#### Task material ####

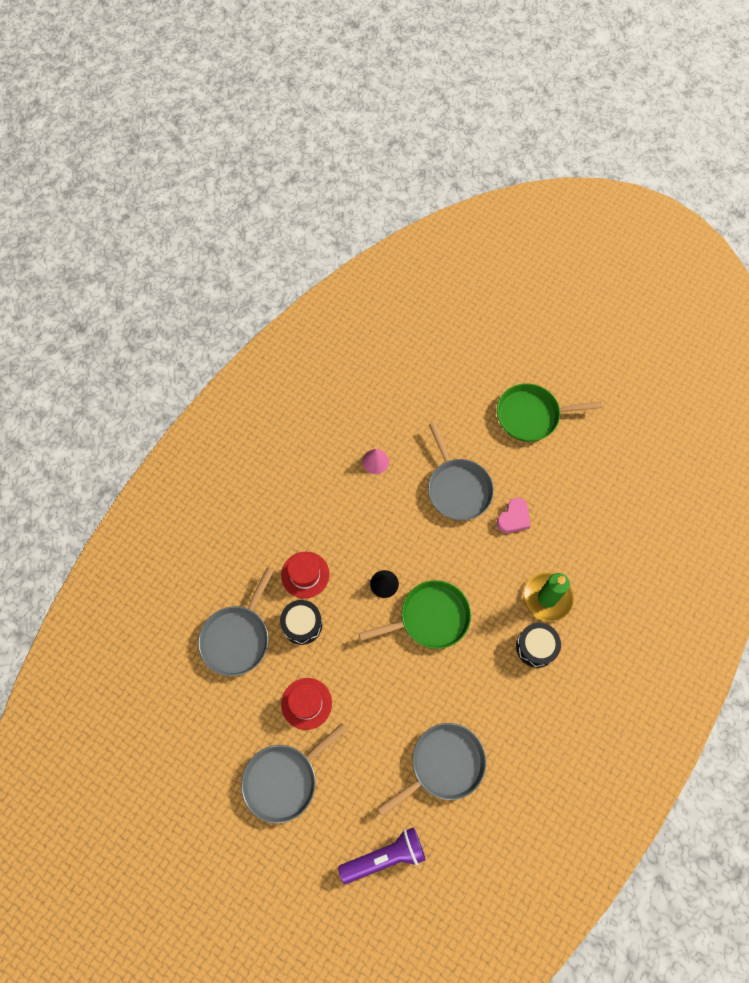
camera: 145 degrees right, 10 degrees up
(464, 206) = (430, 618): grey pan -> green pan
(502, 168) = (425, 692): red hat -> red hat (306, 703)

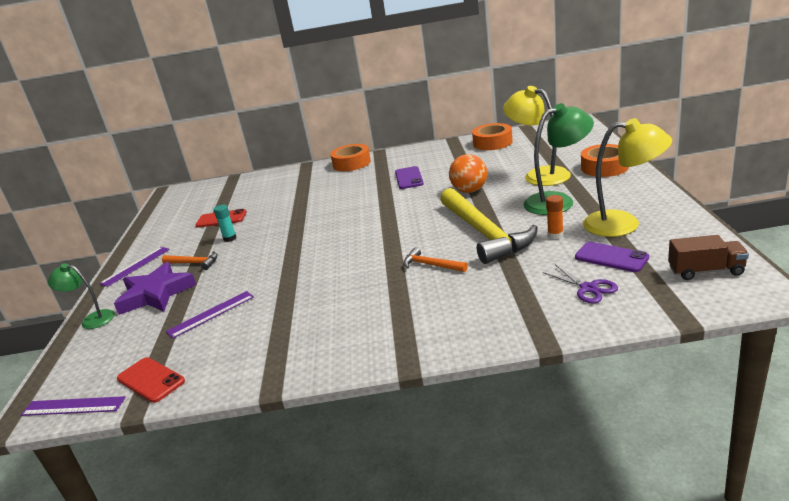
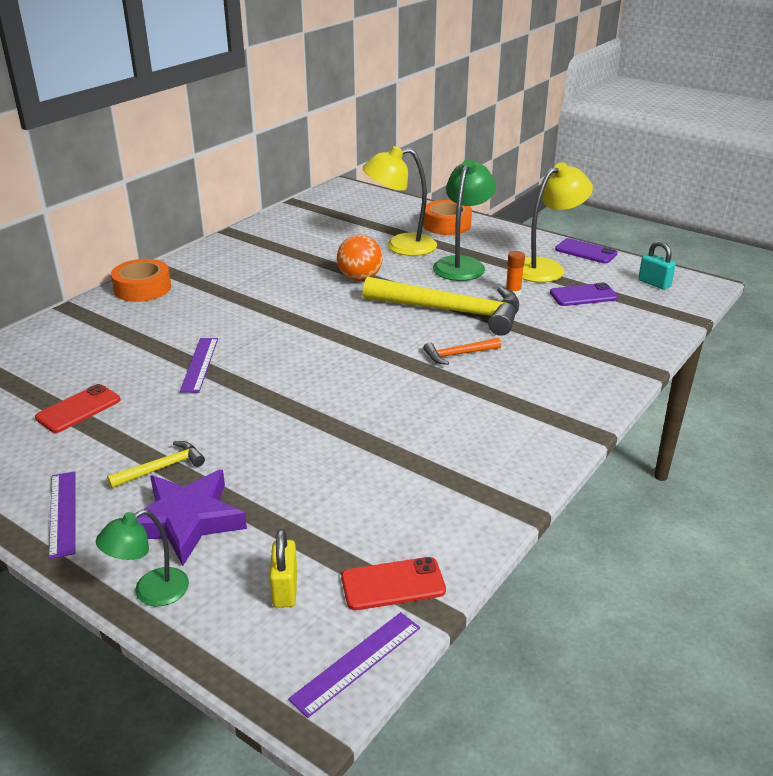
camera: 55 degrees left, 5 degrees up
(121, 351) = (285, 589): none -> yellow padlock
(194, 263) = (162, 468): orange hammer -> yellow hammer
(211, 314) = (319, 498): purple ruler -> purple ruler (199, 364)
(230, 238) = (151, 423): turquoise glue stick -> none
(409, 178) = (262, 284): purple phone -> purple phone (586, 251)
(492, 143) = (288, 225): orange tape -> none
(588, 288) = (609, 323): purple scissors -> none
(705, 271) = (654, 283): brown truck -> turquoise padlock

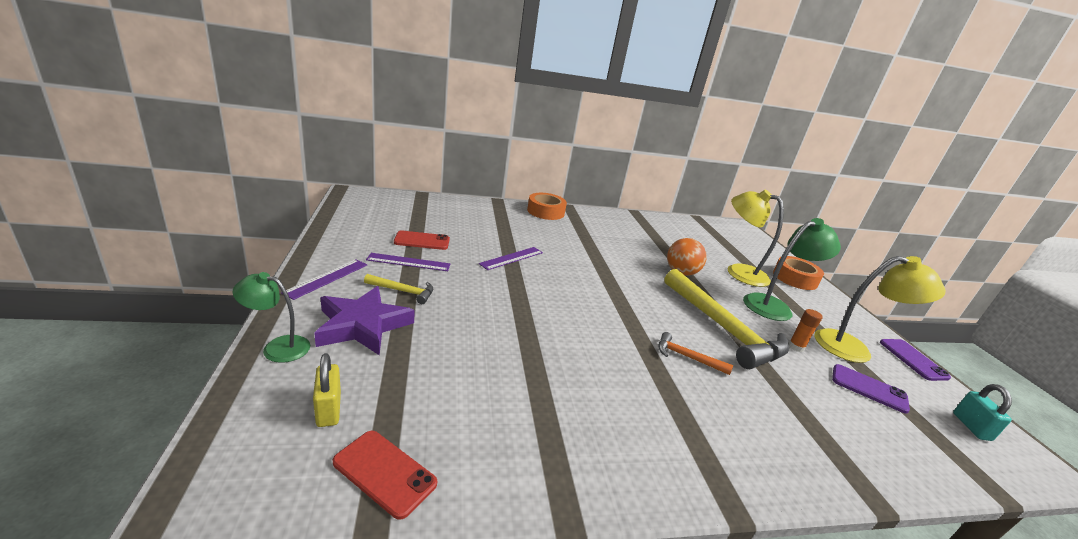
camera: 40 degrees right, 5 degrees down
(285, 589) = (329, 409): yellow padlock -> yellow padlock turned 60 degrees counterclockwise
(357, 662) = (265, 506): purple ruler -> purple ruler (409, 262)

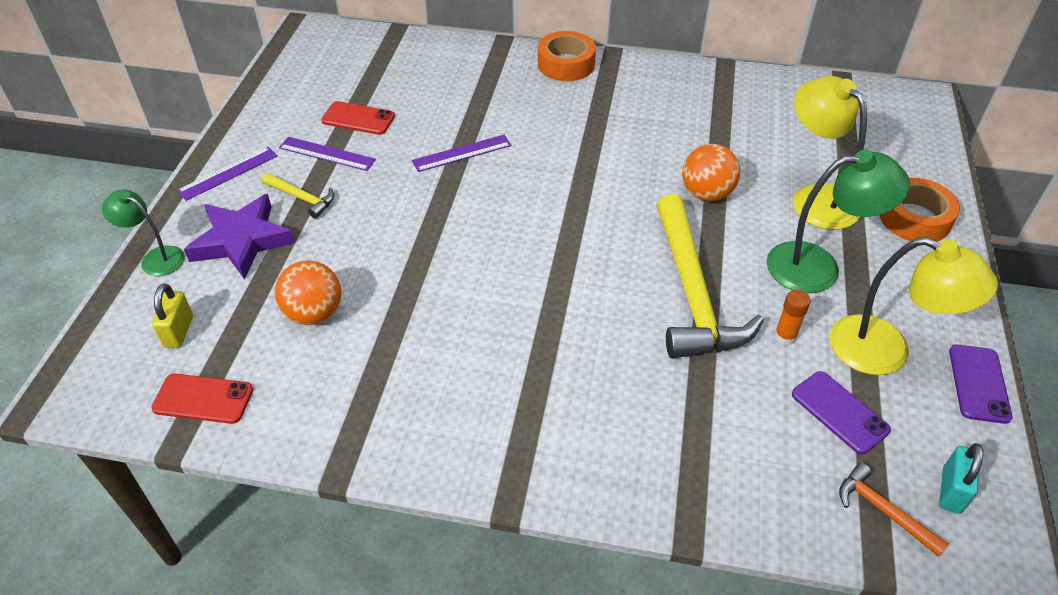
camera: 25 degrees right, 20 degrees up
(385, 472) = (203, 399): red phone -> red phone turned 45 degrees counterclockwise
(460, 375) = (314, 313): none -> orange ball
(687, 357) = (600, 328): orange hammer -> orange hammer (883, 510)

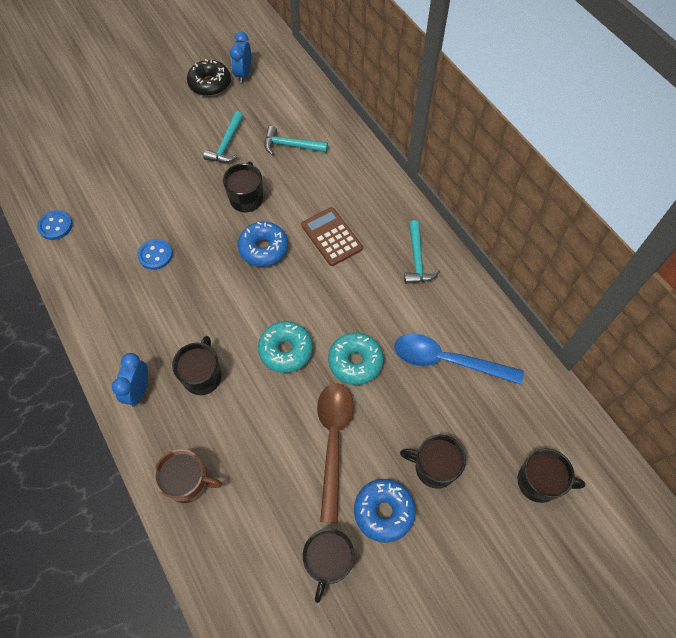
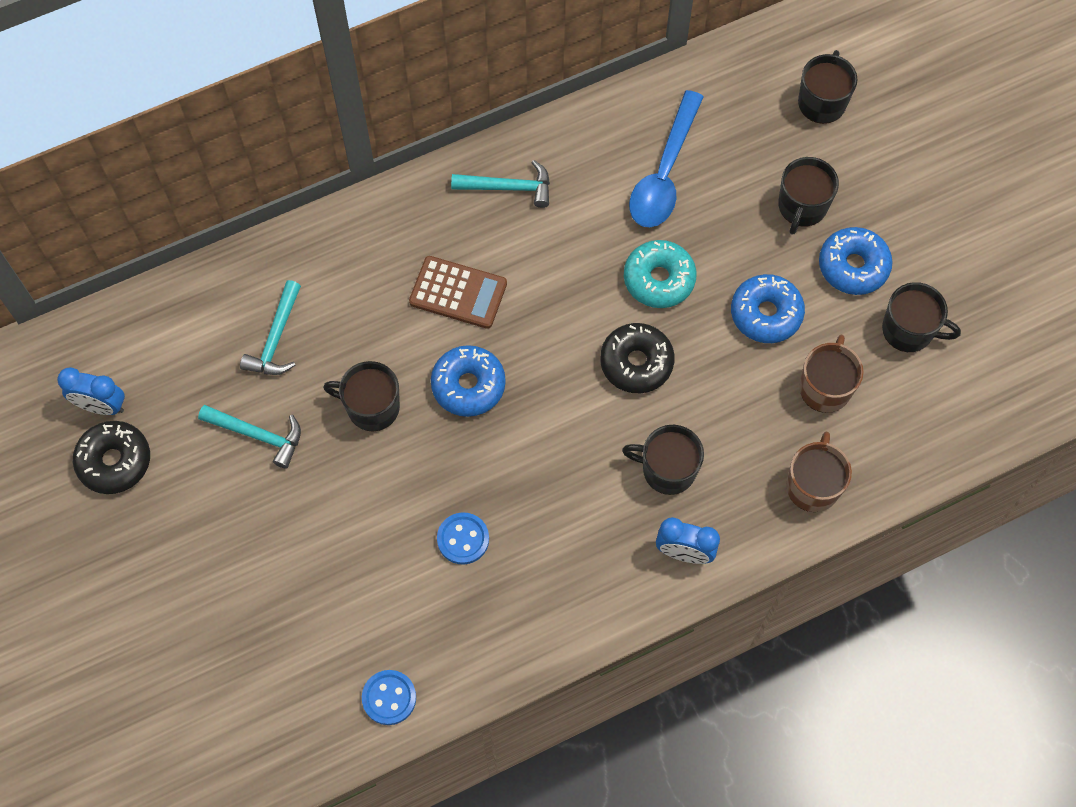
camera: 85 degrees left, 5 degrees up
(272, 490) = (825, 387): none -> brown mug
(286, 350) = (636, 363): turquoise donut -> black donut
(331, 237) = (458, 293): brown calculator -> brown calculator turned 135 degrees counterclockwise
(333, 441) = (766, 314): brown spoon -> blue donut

####

Looking at the data above, show all lines where the word "degrees" occurs.

§ Result of this exercise
camera: 145 degrees right, 10 degrees up
camera: 55 degrees left, 5 degrees up
camera: 40 degrees right, 5 degrees down
(285, 589) = (329, 409): yellow padlock -> yellow padlock turned 60 degrees counterclockwise
camera: 25 degrees right, 20 degrees up
(385, 472) = (203, 399): red phone -> red phone turned 45 degrees counterclockwise
camera: 85 degrees left, 5 degrees up
(331, 237) = (458, 293): brown calculator -> brown calculator turned 135 degrees counterclockwise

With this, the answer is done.